(Beginning of RECORDS PROVIDED)

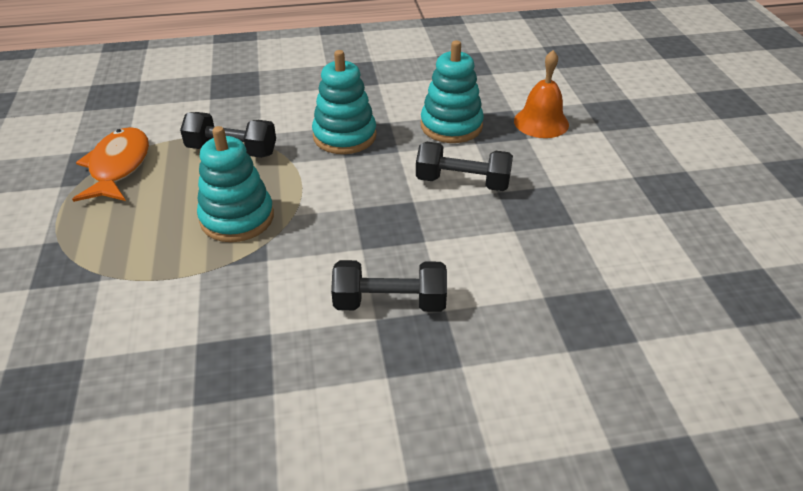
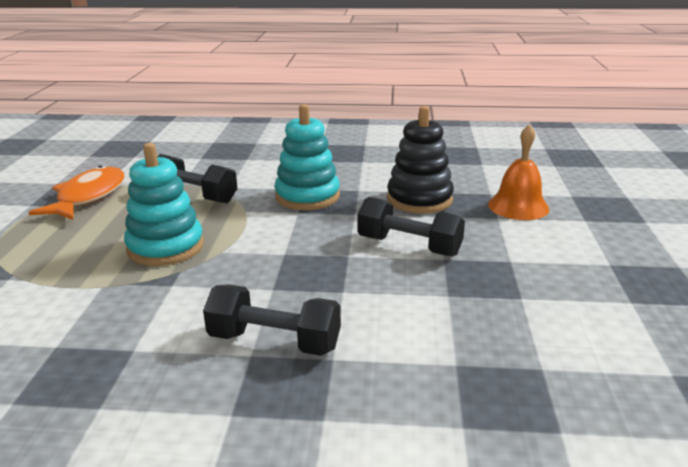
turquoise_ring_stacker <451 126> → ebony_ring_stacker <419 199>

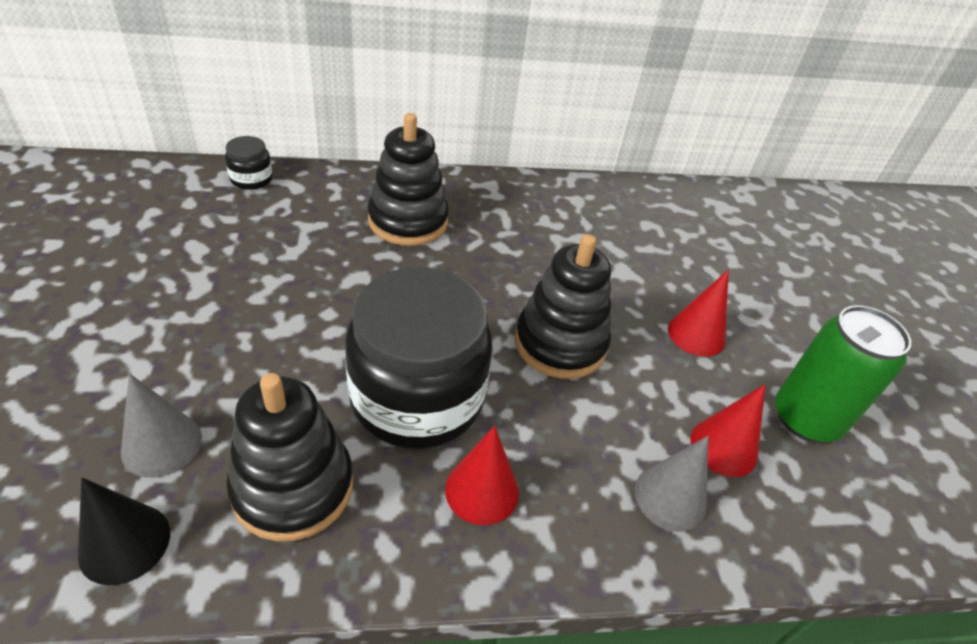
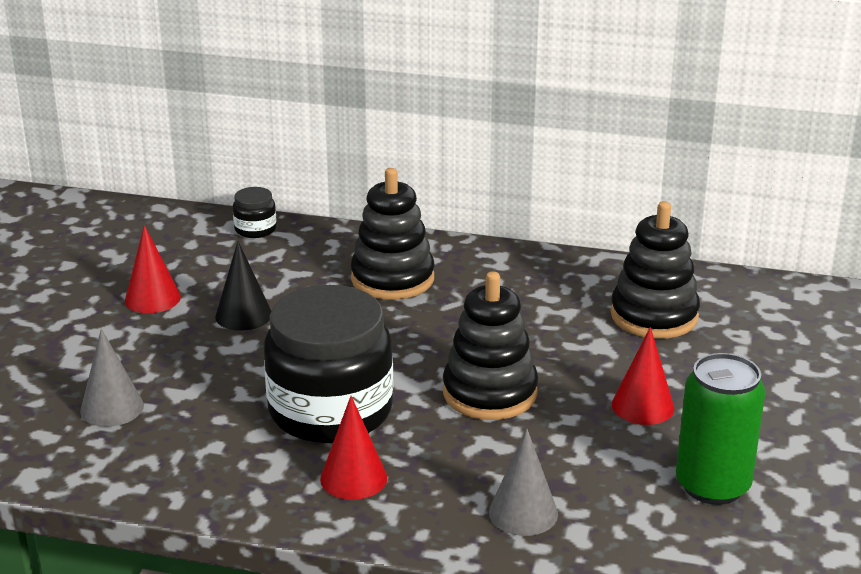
ebony_cone_shape <125 543> → ebony_cone_shape <243 315>, shifted
ebony_ring_stacker <293 487> → ebony_ring_stacker <654 316>, shifted
red_cone_shape <723 447> → red_cone_shape <152 298>, shifted

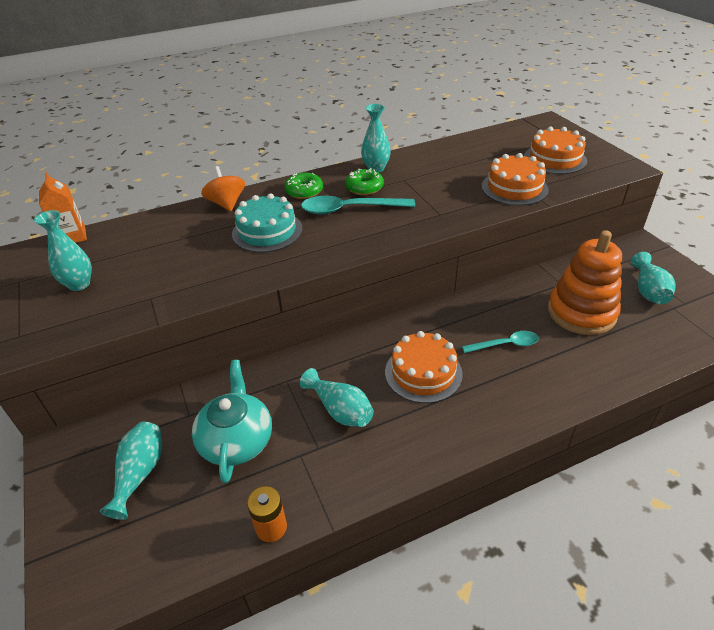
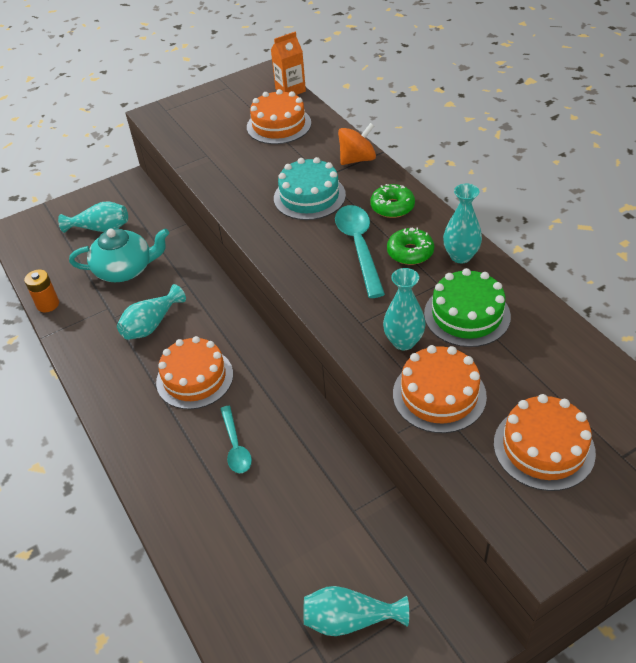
turquoise_tall_vase <79 284> → turquoise_tall_vase <403 341>, shifted
orange-coloured_ring_stacker <581 312> → -
- → orange-coloured_gateau <279 125>
- → emerald_gateau <467 315>

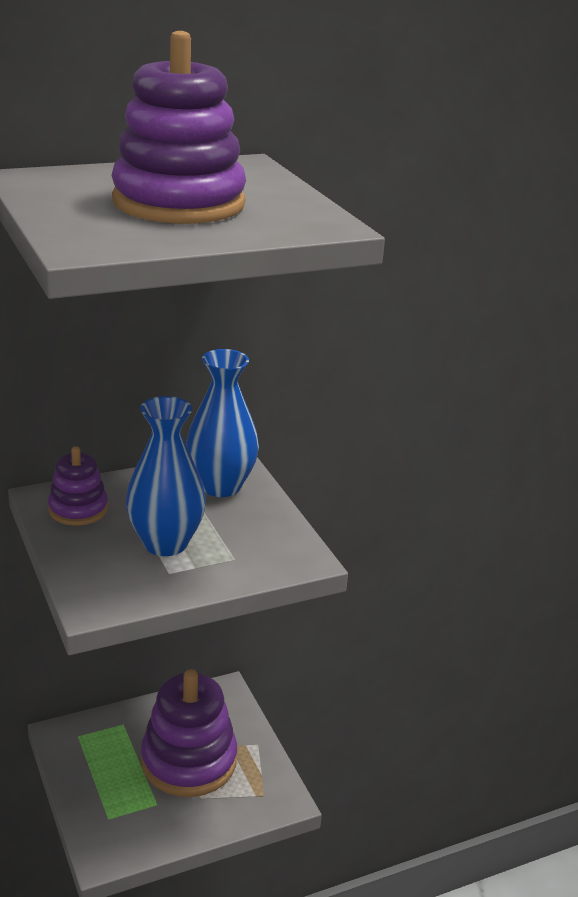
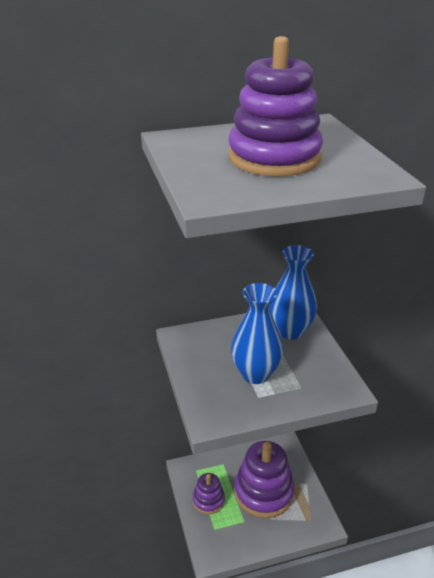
violet_ring_stacker <78 509> → violet_ring_stacker <208 500>, shifted

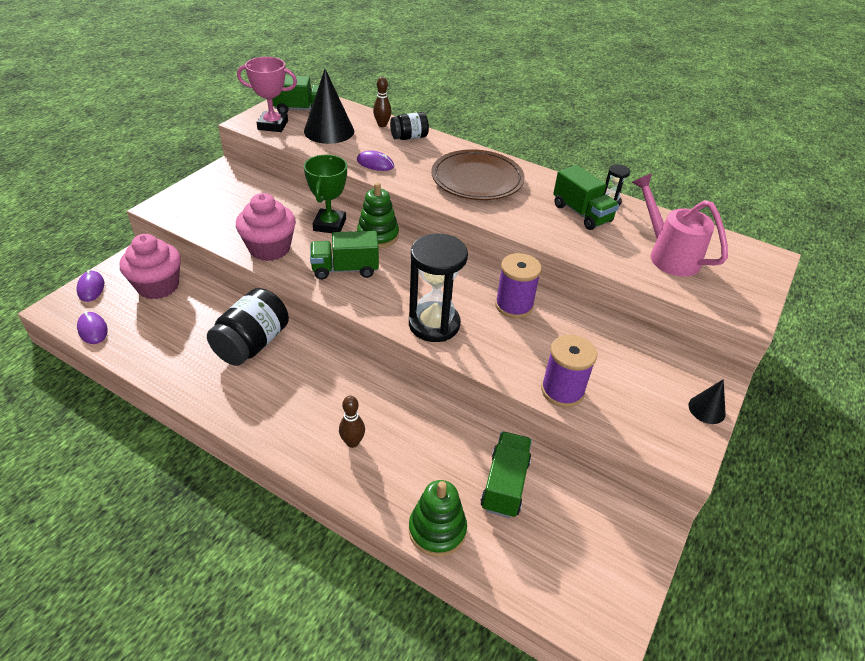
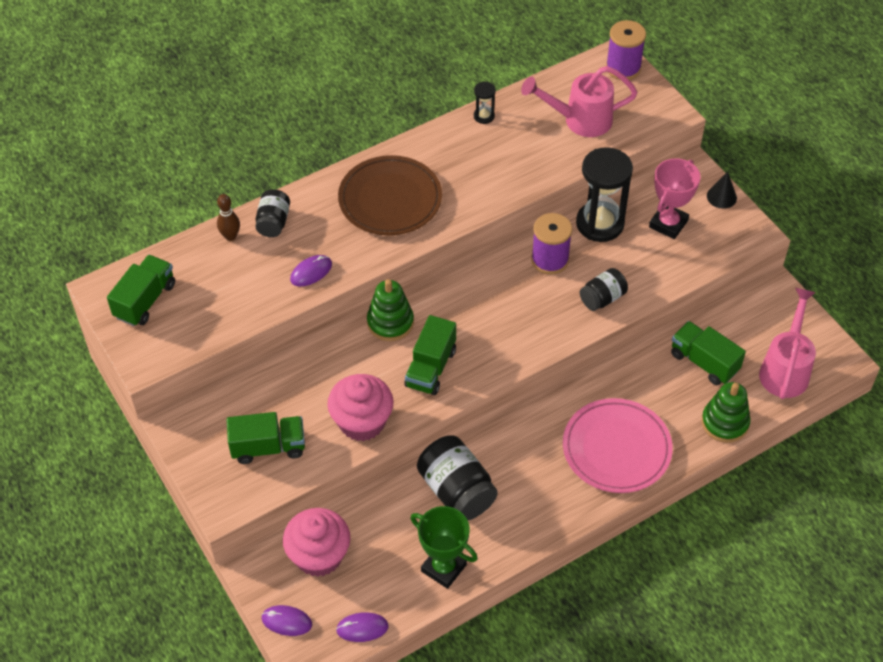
rose-pink_prize_cup <273 125> → rose-pink_prize_cup <668 224>, shifted
ebony_cone_shape <329 131> → -
emerald_prize_cup <329 225> → emerald_prize_cup <443 568>, shifted
brown_bowling_pin <352 442> → rose-pink_dinner_plate <616 448>
ebony_sandglass <434 324> → ebony_sandglass <600 224>, shifted
violet_reel_of_thread <562 391> → violet_reel_of_thread <623 68>, shifted
emerald_truck <581 213> → emerald_truck <268 447>, shifted
- → ebony_jar <602 298>
- → rose-pink_watering_can <785 369>

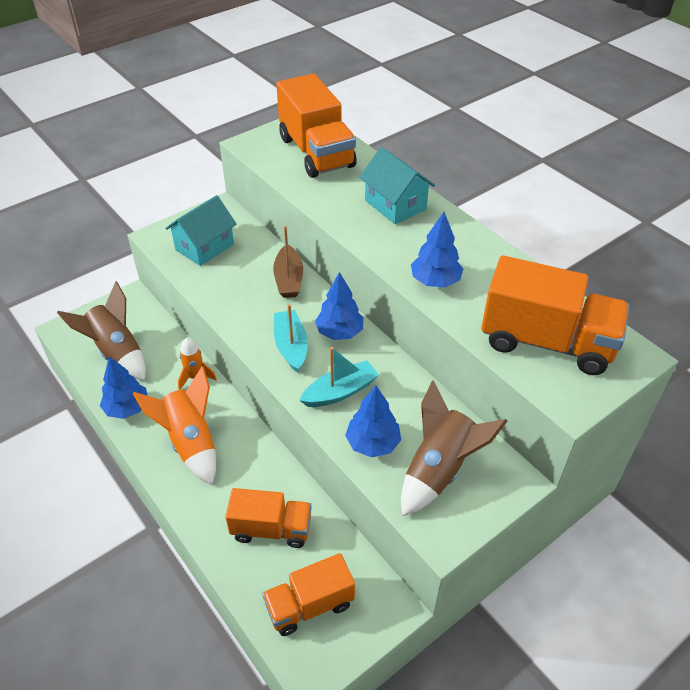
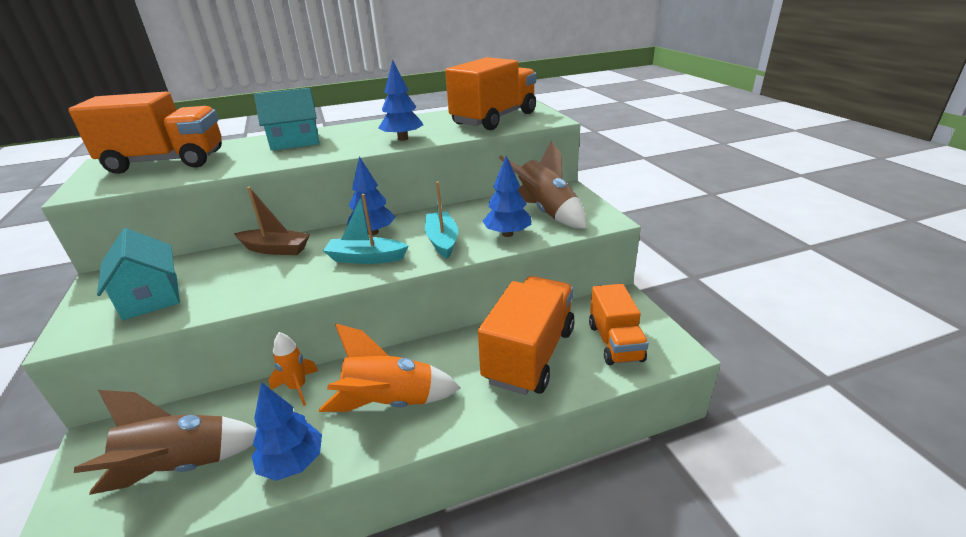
orange-coloured_truck <271 529> → orange-coloured_truck <529 354>, x1.58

(End of RECORDS PROVIDED)

(WHAT THE EXERCISE ASKS) Transcribe the records above exactly, leaving out every picture.

(WRITTEN SOLUTION)
turquoise_ring_stacker <451 126> → ebony_ring_stacker <419 199>

ebony_cone_shape <125 543> → ebony_cone_shape <243 315>, shifted
ebony_ring_stacker <293 487> → ebony_ring_stacker <654 316>, shifted
red_cone_shape <723 447> → red_cone_shape <152 298>, shifted

turquoise_tall_vase <79 284> → turquoise_tall_vase <403 341>, shifted
orange-coloured_ring_stacker <581 312> → -
- → orange-coloured_gateau <279 125>
- → emerald_gateau <467 315>

violet_ring_stacker <78 509> → violet_ring_stacker <208 500>, shifted

rose-pink_prize_cup <273 125> → rose-pink_prize_cup <668 224>, shifted
ebony_cone_shape <329 131> → -
emerald_prize_cup <329 225> → emerald_prize_cup <443 568>, shifted
brown_bowling_pin <352 442> → rose-pink_dinner_plate <616 448>
ebony_sandglass <434 324> → ebony_sandglass <600 224>, shifted
violet_reel_of_thread <562 391> → violet_reel_of_thread <623 68>, shifted
emerald_truck <581 213> → emerald_truck <268 447>, shifted
- → ebony_jar <602 298>
- → rose-pink_watering_can <785 369>

orange-coloured_truck <271 529> → orange-coloured_truck <529 354>, x1.58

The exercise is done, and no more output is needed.